━━ Recorded data
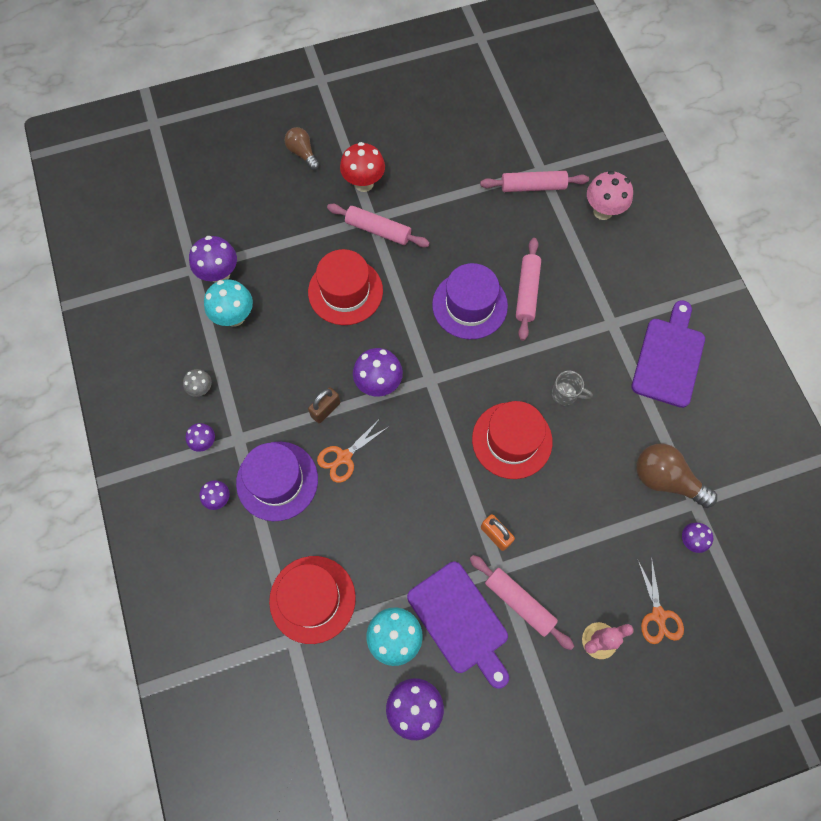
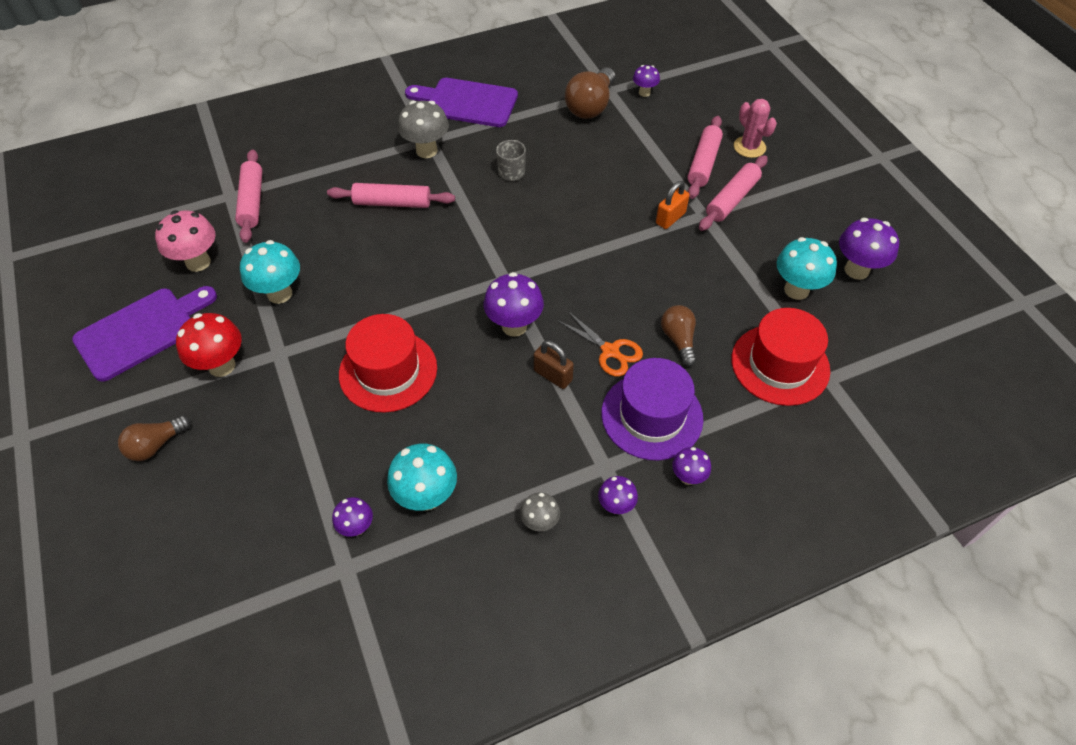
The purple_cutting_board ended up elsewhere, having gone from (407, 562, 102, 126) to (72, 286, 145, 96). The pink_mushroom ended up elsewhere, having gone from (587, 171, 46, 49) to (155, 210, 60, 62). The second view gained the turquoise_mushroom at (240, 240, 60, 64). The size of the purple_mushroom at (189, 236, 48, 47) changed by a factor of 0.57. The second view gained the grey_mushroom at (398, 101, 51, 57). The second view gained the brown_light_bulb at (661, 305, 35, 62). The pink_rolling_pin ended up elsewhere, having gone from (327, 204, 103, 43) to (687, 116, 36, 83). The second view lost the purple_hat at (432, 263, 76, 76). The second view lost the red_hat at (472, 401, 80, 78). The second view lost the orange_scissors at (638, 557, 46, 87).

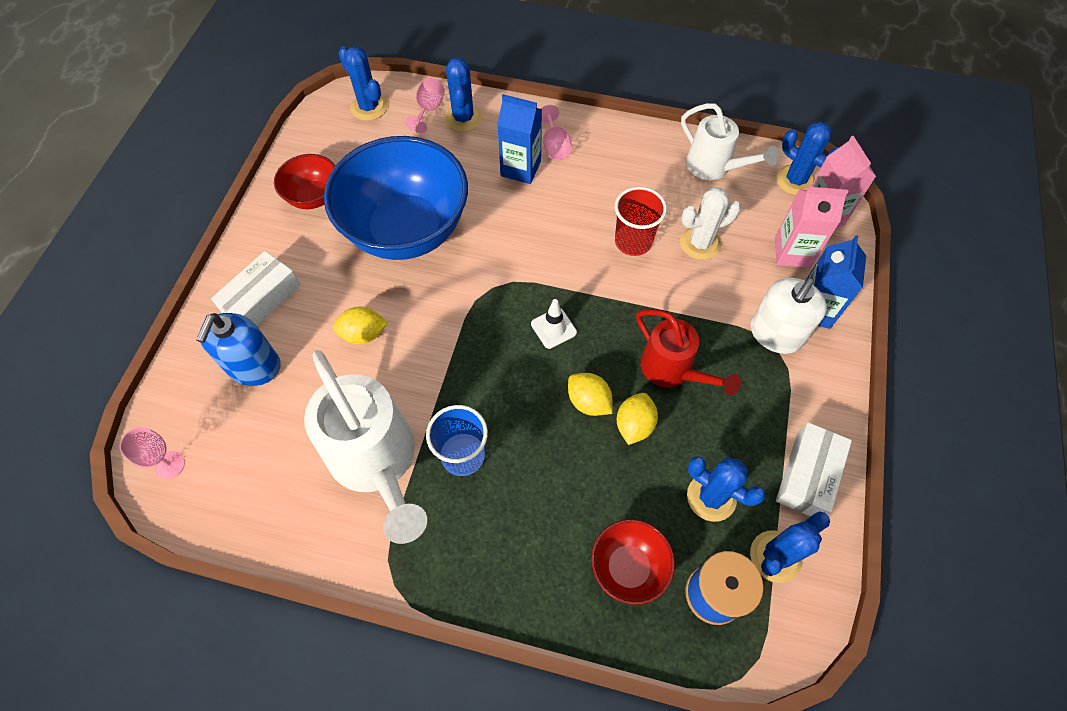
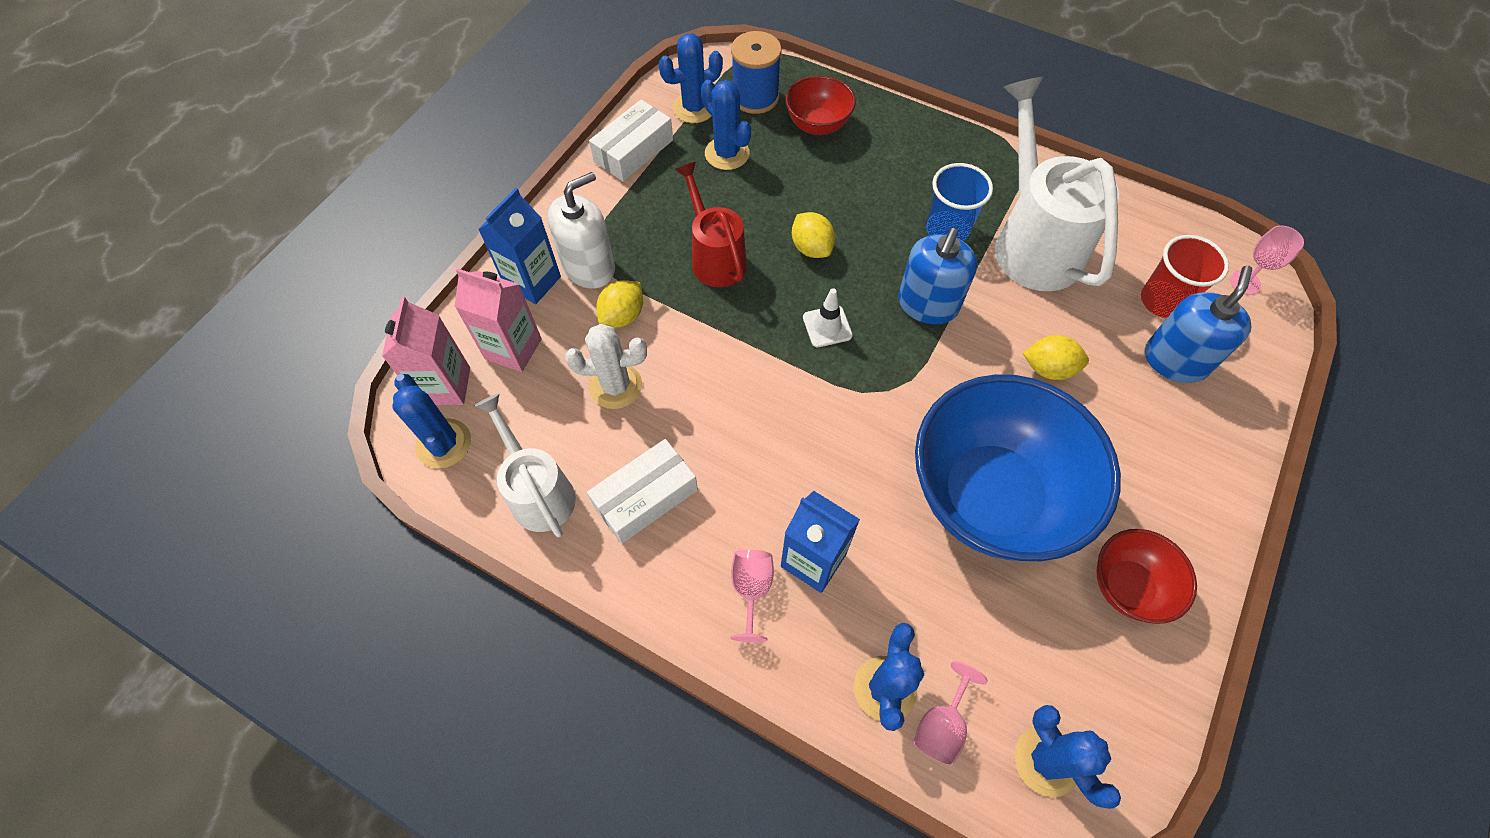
The white_box ended up elsewhere, having gone from (211, 251, 89, 75) to (587, 439, 111, 105). The yellow_lemon ended up elsewhere, having gone from (617, 393, 41, 52) to (596, 280, 47, 48). The second view gained the blue_soap_dispenser at (898, 228, 79, 96). The red_cup ended up elsewhere, having gone from (615, 187, 52, 69) to (1141, 235, 88, 83).

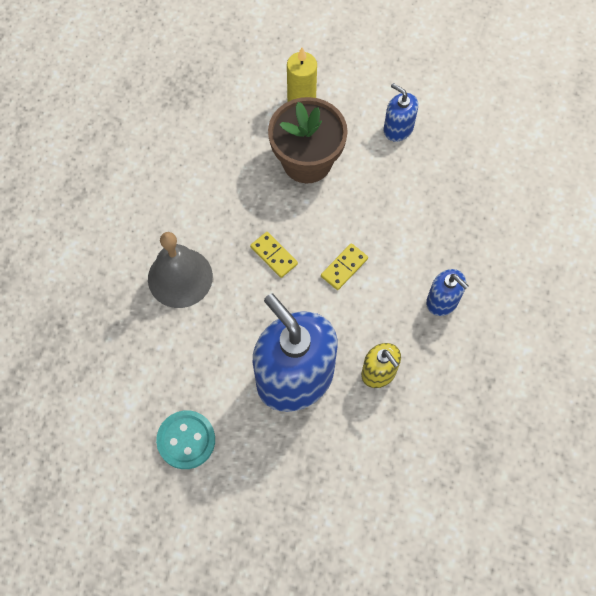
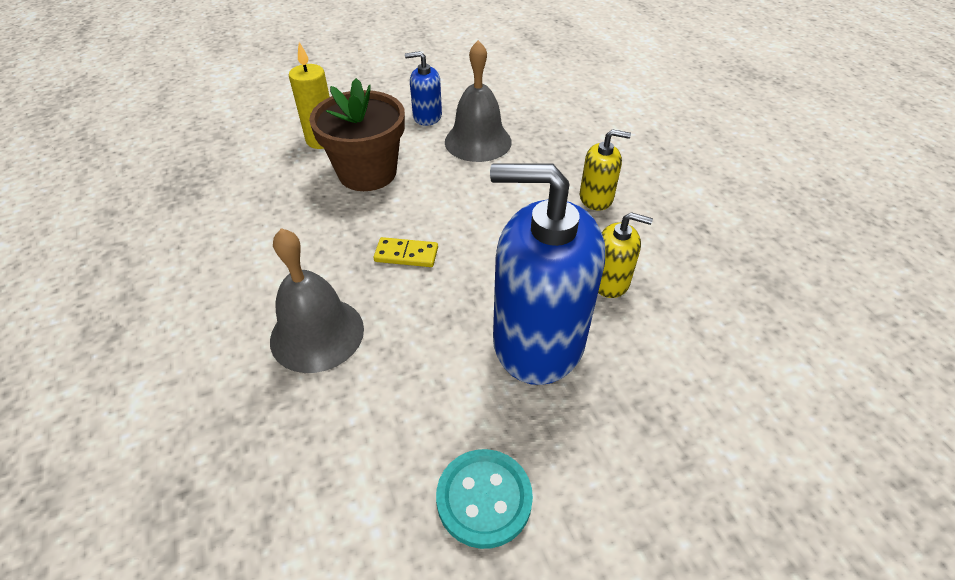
The second view gained the grey_bell at (445, 40, 67, 122). What was the blue_soap_dispenser at (426, 269, 42, 47) turned into the yellow_soap_dispenser at (580, 129, 51, 82). The second view lost the yellow_domino at (321, 243, 47, 47).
━━━━
### Directions
When you restate the listing, keep every word as it is and drop the pictures.

### Final answer
The purple_cutting_board ended up elsewhere, having gone from (407, 562, 102, 126) to (72, 286, 145, 96). The pink_mushroom ended up elsewhere, having gone from (587, 171, 46, 49) to (155, 210, 60, 62). The second view gained the turquoise_mushroom at (240, 240, 60, 64). The size of the purple_mushroom at (189, 236, 48, 47) changed by a factor of 0.57. The second view gained the grey_mushroom at (398, 101, 51, 57). The second view gained the brown_light_bulb at (661, 305, 35, 62). The pink_rolling_pin ended up elsewhere, having gone from (327, 204, 103, 43) to (687, 116, 36, 83). The second view lost the purple_hat at (432, 263, 76, 76). The second view lost the red_hat at (472, 401, 80, 78). The second view lost the orange_scissors at (638, 557, 46, 87).

The white_box ended up elsewhere, having gone from (211, 251, 89, 75) to (587, 439, 111, 105). The yellow_lemon ended up elsewhere, having gone from (617, 393, 41, 52) to (596, 280, 47, 48). The second view gained the blue_soap_dispenser at (898, 228, 79, 96). The red_cup ended up elsewhere, having gone from (615, 187, 52, 69) to (1141, 235, 88, 83).

The second view gained the grey_bell at (445, 40, 67, 122). What was the blue_soap_dispenser at (426, 269, 42, 47) turned into the yellow_soap_dispenser at (580, 129, 51, 82). The second view lost the yellow_domino at (321, 243, 47, 47).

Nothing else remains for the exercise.